Information given.
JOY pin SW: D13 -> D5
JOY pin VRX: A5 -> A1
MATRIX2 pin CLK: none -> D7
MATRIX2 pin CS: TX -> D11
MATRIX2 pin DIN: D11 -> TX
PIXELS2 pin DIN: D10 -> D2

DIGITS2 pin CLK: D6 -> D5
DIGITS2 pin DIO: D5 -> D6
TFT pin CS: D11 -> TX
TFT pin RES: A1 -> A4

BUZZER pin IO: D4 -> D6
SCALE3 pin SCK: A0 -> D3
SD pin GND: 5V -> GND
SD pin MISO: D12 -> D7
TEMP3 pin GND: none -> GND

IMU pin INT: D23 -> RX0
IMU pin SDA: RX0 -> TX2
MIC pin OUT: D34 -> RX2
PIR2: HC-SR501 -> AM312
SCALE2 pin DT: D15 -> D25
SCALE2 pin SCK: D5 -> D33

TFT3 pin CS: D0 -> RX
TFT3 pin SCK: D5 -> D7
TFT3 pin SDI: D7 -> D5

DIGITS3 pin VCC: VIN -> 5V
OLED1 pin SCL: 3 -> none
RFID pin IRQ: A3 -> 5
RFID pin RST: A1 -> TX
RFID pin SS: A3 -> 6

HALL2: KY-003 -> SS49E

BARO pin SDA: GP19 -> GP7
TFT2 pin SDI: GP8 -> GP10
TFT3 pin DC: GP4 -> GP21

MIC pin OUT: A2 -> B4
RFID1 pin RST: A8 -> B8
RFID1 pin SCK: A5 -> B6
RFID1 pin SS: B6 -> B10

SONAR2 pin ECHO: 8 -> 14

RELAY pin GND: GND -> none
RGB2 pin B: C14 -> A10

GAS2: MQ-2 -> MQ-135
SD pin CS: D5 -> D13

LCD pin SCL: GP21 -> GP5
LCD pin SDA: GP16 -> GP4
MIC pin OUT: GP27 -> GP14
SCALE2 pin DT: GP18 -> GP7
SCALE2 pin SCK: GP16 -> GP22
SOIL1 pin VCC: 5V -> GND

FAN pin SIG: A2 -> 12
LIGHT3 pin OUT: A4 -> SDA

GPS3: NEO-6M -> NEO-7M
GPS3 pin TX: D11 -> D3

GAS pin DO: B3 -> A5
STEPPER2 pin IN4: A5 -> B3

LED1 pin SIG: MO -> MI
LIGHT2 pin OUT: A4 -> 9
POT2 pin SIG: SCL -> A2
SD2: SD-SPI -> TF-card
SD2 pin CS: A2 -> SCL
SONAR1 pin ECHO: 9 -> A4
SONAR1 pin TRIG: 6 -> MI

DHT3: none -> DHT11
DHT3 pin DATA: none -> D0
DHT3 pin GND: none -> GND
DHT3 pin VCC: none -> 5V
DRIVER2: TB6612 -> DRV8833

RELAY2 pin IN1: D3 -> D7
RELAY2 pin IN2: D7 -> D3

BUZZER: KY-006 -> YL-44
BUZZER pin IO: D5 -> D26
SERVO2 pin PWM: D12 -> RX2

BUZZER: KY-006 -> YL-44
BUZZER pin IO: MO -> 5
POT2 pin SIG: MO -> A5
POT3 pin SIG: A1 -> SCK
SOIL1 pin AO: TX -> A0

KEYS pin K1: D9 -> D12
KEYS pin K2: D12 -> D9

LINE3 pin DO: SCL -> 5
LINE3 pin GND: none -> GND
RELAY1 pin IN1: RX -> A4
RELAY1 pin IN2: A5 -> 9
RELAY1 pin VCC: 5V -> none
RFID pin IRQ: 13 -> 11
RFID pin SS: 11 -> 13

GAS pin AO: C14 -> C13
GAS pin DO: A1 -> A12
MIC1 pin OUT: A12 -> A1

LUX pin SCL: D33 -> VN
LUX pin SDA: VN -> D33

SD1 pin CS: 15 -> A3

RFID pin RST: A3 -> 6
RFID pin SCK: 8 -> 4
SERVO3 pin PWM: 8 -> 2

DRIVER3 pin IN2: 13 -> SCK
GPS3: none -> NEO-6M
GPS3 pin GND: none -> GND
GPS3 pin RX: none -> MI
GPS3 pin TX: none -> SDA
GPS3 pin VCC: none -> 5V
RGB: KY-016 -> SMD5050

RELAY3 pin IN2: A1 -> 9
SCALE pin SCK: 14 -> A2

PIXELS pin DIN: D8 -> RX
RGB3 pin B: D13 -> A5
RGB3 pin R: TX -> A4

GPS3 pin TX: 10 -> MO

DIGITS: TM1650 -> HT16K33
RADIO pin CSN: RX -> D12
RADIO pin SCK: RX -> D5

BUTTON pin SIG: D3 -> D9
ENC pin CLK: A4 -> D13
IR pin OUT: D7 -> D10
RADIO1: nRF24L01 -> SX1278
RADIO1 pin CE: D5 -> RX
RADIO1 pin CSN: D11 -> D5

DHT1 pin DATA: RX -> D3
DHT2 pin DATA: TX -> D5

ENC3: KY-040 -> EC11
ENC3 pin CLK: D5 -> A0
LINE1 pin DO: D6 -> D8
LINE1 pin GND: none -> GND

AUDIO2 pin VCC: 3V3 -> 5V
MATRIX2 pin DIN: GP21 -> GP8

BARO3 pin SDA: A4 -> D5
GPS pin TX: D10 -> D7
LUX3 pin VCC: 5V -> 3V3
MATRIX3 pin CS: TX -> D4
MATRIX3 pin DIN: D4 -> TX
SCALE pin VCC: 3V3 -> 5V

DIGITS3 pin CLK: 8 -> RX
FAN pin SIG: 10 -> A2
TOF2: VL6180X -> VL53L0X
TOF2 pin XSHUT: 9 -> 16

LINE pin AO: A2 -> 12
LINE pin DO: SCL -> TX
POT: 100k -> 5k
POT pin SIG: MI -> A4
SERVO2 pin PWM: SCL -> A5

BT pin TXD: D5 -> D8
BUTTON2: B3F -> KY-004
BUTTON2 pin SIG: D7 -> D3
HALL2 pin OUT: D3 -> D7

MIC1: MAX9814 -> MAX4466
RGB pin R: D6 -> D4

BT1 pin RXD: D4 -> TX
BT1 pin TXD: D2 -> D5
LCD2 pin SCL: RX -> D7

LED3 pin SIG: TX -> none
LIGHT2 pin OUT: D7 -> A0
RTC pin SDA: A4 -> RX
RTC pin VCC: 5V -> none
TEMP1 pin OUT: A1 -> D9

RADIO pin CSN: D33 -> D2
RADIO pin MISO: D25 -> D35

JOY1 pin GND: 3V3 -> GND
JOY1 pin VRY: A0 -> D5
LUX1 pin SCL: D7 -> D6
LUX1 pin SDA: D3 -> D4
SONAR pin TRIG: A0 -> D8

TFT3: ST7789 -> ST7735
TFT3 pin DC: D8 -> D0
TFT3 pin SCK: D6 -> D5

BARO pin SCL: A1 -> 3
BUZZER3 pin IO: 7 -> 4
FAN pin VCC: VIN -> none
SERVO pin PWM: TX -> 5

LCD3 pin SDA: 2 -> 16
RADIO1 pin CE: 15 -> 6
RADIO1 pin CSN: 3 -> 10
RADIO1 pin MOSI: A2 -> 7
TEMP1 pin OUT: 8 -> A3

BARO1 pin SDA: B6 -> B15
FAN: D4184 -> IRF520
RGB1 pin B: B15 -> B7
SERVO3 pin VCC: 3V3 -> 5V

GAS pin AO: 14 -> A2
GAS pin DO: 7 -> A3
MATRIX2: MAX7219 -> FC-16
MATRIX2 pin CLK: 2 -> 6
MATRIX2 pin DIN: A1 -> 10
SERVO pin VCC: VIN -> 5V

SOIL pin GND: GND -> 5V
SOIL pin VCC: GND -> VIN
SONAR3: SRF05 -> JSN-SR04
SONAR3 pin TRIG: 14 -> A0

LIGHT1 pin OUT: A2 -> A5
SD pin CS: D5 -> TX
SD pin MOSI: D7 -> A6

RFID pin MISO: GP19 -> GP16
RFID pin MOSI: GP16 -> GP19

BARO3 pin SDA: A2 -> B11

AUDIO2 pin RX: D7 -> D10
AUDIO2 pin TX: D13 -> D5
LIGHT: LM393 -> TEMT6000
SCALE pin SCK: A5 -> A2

Task description. Count every line above that includes the string "DATA", and answer with the count only.

Expected answer. 3